[TASK DETAILS] Copy these lines word for word, everything from the first one down to the line with "purple square at (213, 49): rotated", including both ends.

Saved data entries
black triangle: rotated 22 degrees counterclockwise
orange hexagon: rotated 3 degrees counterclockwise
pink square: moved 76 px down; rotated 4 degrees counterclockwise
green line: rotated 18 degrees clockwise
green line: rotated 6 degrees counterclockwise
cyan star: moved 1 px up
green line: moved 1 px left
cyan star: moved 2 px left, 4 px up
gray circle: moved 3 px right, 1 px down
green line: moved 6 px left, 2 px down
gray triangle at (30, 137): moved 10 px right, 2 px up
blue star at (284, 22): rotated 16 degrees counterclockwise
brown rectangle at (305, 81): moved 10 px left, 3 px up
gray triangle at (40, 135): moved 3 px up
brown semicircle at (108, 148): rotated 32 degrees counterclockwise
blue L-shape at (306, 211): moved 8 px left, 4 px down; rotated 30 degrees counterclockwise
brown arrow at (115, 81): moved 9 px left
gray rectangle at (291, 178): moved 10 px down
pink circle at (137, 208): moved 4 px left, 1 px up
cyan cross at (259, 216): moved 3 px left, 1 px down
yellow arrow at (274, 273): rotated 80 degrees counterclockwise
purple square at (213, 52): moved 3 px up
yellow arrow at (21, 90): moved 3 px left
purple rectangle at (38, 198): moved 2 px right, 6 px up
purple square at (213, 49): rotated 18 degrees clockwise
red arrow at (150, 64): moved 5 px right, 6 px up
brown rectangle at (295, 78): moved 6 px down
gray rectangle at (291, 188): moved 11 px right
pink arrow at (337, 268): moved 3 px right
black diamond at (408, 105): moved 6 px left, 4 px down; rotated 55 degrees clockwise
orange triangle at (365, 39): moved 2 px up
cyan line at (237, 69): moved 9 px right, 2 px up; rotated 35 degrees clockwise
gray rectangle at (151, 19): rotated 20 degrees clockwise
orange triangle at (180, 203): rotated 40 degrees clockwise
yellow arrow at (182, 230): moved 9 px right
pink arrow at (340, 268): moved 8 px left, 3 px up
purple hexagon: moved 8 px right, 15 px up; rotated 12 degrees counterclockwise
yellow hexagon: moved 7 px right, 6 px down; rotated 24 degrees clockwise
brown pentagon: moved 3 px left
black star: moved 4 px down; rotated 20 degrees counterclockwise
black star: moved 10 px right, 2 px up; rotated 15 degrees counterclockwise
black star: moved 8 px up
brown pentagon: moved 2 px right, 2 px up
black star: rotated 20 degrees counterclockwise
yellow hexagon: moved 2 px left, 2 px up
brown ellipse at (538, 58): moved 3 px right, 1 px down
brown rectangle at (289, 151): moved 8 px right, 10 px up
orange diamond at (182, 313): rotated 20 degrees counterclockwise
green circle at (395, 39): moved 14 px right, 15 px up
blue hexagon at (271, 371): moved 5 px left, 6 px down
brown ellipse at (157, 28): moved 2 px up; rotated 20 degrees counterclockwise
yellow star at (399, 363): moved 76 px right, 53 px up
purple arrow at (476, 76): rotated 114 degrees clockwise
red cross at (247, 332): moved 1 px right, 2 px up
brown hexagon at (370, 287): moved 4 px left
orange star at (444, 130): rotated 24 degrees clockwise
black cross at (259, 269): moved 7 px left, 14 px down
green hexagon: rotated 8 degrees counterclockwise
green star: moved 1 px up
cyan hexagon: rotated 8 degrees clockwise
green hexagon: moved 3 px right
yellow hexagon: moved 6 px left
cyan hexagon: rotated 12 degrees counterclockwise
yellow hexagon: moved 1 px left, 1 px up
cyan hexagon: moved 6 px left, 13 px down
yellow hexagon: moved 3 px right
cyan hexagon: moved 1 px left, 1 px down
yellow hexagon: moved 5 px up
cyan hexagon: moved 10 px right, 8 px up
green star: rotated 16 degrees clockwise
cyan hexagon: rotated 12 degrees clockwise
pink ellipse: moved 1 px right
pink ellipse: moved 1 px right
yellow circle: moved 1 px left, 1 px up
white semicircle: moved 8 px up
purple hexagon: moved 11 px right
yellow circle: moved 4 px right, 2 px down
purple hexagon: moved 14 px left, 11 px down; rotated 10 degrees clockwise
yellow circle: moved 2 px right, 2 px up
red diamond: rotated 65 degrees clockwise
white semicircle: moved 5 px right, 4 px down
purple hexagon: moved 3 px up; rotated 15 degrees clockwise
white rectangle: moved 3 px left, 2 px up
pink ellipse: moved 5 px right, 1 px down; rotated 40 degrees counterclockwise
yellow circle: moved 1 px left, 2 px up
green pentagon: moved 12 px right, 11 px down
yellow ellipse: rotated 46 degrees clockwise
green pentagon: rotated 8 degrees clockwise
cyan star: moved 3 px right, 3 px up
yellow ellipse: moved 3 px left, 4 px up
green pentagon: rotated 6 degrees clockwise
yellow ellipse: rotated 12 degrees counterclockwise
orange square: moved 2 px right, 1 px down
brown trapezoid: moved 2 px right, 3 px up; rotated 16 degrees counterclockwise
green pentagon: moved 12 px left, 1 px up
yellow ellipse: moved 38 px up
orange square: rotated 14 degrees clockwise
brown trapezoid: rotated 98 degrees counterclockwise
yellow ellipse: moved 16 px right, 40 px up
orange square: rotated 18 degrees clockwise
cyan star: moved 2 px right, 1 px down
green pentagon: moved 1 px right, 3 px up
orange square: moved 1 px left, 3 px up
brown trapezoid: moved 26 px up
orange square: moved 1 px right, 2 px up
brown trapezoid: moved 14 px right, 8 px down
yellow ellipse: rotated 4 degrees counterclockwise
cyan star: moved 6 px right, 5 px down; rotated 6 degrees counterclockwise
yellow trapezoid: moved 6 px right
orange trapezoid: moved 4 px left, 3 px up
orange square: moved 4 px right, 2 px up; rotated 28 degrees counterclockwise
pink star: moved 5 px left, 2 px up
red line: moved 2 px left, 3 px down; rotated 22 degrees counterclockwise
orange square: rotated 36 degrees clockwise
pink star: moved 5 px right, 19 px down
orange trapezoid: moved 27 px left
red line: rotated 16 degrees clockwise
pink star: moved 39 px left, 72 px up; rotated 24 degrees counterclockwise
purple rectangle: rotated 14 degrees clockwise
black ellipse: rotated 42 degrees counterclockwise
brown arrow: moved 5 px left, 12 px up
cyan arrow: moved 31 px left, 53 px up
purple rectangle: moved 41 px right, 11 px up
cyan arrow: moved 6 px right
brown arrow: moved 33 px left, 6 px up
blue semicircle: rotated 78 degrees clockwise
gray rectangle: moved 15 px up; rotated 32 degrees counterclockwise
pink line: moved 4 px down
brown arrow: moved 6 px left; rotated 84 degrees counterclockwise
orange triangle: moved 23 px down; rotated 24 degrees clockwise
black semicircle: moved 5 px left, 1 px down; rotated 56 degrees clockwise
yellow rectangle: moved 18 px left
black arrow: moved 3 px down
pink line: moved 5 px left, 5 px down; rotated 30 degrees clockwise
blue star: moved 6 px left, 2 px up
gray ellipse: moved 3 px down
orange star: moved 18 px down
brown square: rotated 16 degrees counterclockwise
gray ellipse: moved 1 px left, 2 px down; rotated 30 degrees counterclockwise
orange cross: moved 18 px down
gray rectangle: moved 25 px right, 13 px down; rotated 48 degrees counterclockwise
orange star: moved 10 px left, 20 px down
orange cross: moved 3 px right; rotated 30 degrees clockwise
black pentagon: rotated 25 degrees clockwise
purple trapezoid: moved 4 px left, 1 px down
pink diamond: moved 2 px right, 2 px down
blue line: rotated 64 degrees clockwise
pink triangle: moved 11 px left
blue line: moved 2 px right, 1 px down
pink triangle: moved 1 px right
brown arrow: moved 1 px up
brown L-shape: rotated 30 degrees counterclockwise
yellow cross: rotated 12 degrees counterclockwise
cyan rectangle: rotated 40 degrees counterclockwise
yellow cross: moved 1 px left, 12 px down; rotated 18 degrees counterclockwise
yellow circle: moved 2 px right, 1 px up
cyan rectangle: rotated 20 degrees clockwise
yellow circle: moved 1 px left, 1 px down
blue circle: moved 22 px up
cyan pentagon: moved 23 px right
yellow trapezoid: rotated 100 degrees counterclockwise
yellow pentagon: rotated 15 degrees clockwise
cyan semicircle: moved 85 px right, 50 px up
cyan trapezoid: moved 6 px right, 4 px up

[REPLY TO THE EXERCISE]
black triangle: rotated 22 degrees counterclockwise
orange hexagon: rotated 3 degrees counterclockwise
pink square: moved 76 px down; rotated 4 degrees counterclockwise
green line: rotated 18 degrees clockwise
green line: rotated 6 degrees counterclockwise
cyan star: moved 1 px up
green line: moved 1 px left
cyan star: moved 2 px left, 4 px up
gray circle: moved 3 px right, 1 px down
green line: moved 6 px left, 2 px down
gray triangle at (30, 137): moved 10 px right, 2 px up
blue star at (284, 22): rotated 16 degrees counterclockwise
brown rectangle at (305, 81): moved 10 px left, 3 px up
gray triangle at (40, 135): moved 3 px up
brown semicircle at (108, 148): rotated 32 degrees counterclockwise
blue L-shape at (306, 211): moved 8 px left, 4 px down; rotated 30 degrees counterclockwise
brown arrow at (115, 81): moved 9 px left
gray rectangle at (291, 178): moved 10 px down
pink circle at (137, 208): moved 4 px left, 1 px up
cyan cross at (259, 216): moved 3 px left, 1 px down
yellow arrow at (274, 273): rotated 80 degrees counterclockwise
purple square at (213, 52): moved 3 px up
yellow arrow at (21, 90): moved 3 px left
purple rectangle at (38, 198): moved 2 px right, 6 px up
purple square at (213, 49): rotated 18 degrees clockwise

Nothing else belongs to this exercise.